** Opening Data section block **
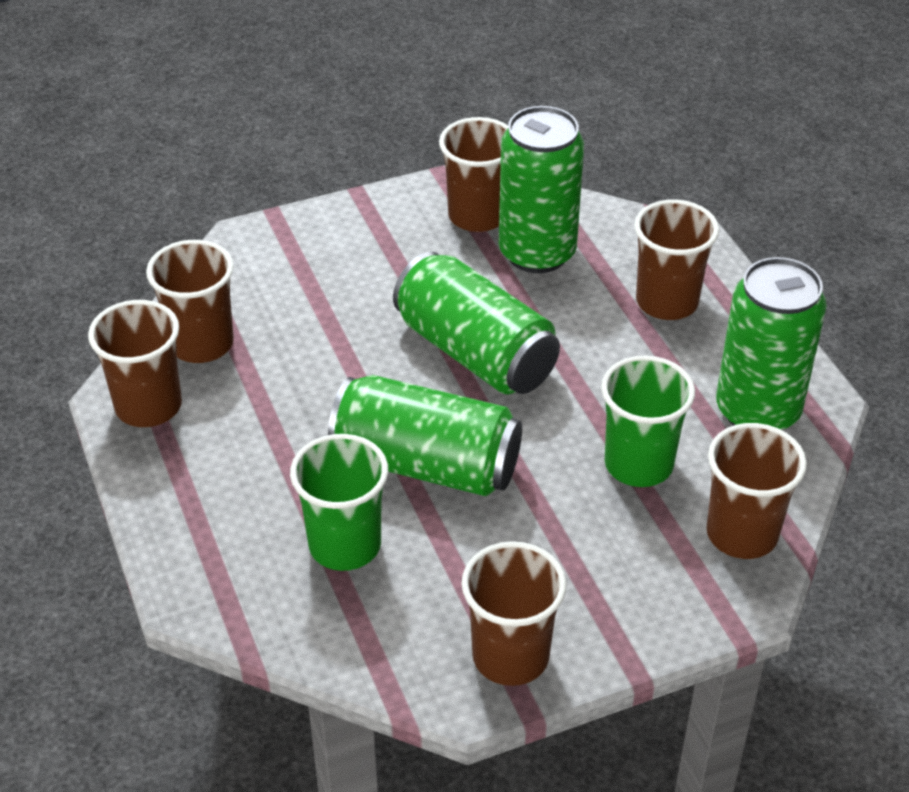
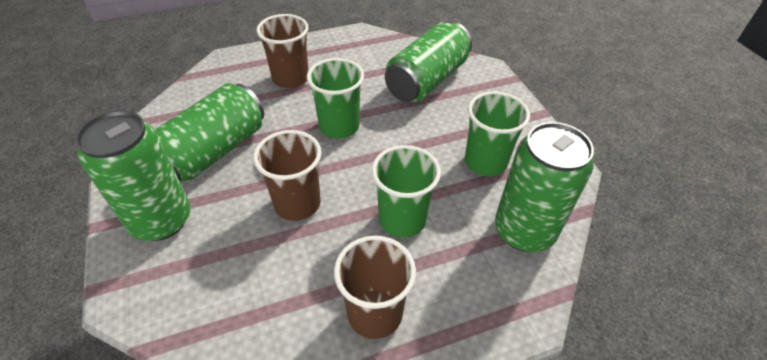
brown cup: 6 -> 3
green cup: 2 -> 3

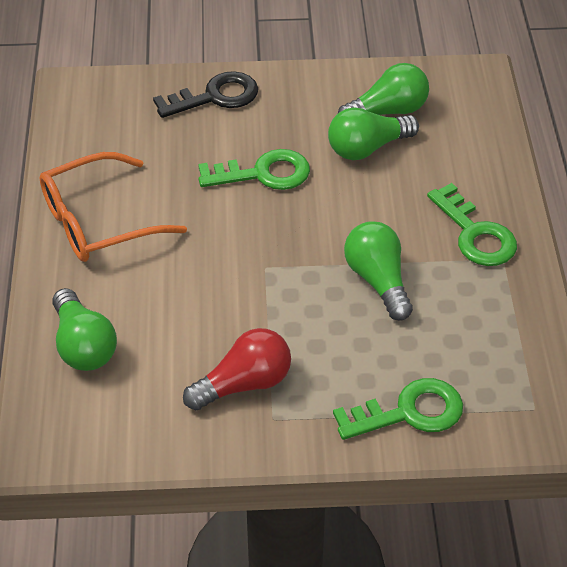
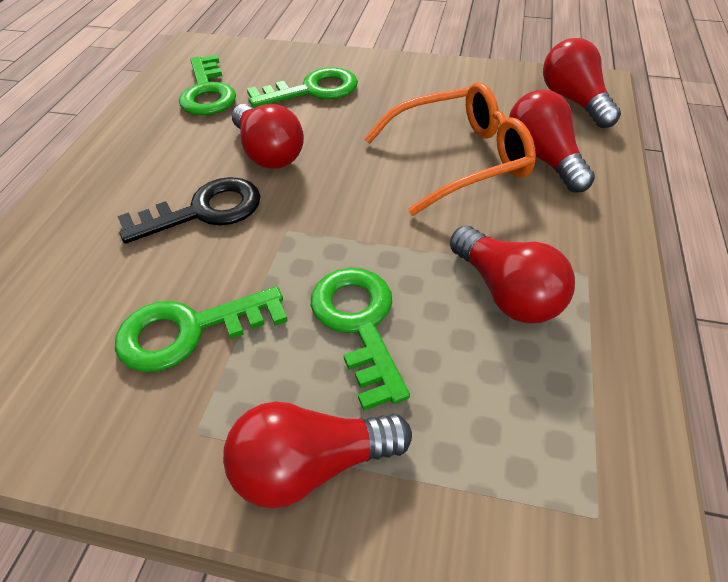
green key: 3 -> 4
green light bulb: 4 -> 0
red light bulb: 1 -> 5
** Closing Data section block **
## Goal of the exercise
Apart from the images, every line above is to be given again exactly.

## Expected answer
brown cup: 6 -> 3
green cup: 2 -> 3

green key: 3 -> 4
green light bulb: 4 -> 0
red light bulb: 1 -> 5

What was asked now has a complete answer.